───── MATERIALS PROVIDED ─────

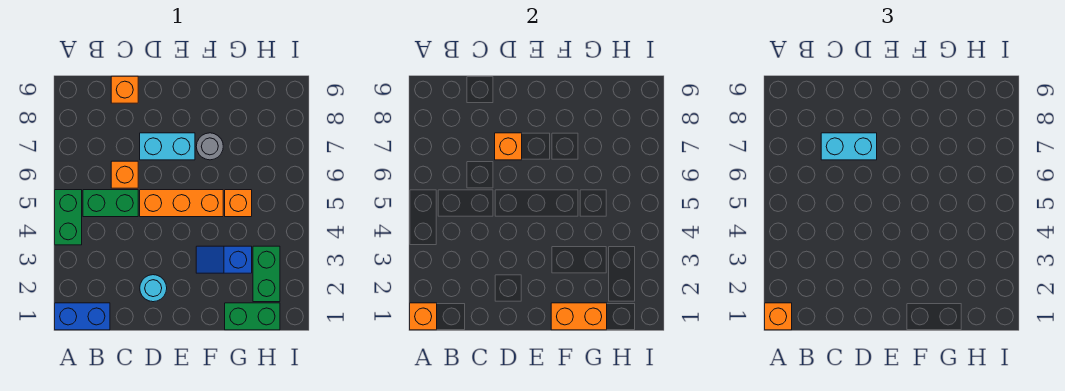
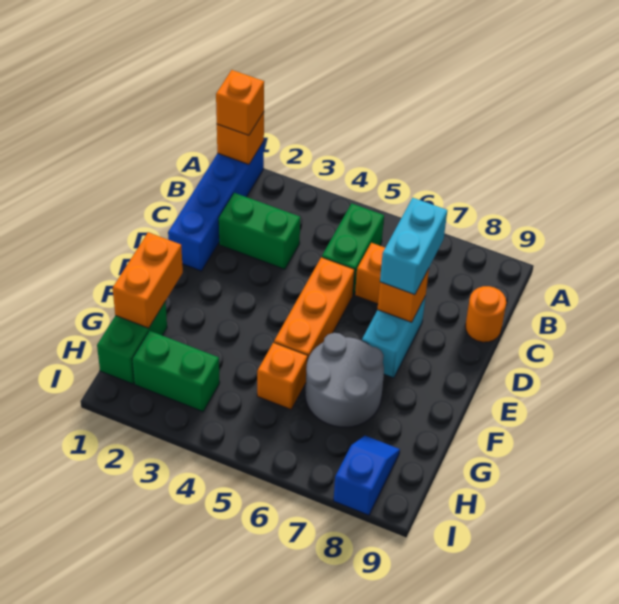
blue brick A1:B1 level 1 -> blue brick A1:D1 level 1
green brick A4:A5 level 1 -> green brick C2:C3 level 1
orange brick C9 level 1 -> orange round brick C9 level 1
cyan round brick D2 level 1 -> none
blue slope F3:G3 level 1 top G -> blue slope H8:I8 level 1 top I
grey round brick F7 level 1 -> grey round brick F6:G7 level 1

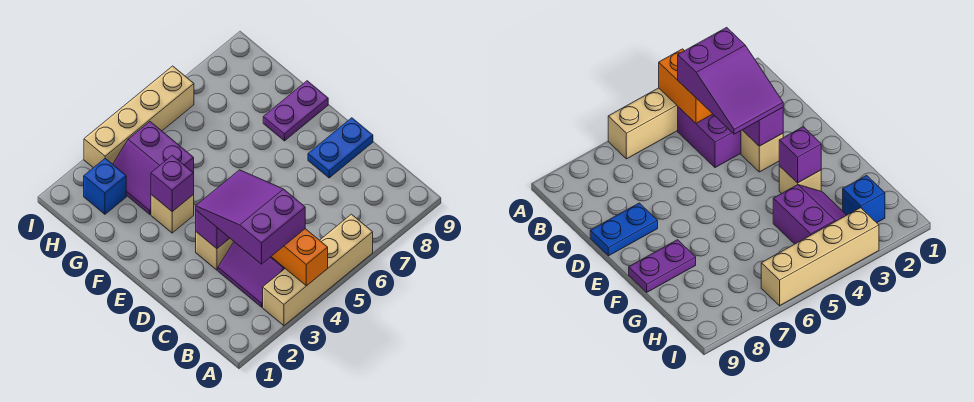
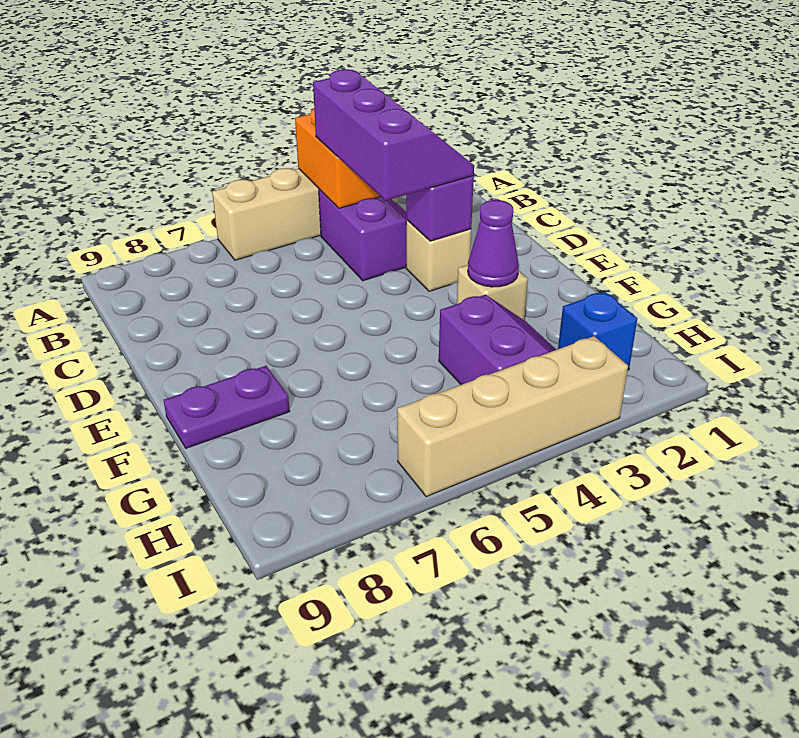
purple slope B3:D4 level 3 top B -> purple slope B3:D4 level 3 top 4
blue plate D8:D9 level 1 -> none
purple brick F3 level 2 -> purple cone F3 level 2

─────

» **DIRECTIONS**: What are the lines from the one containing "cyan round brick D2 level 1 -> none" through the end of the records? Write them out exactly, leaving out the pictures.

» **EXERCISE RESPONSE**:
cyan round brick D2 level 1 -> none
blue slope F3:G3 level 1 top G -> blue slope H8:I8 level 1 top I
grey round brick F7 level 1 -> grey round brick F6:G7 level 1

purple slope B3:D4 level 3 top B -> purple slope B3:D4 level 3 top 4
blue plate D8:D9 level 1 -> none
purple brick F3 level 2 -> purple cone F3 level 2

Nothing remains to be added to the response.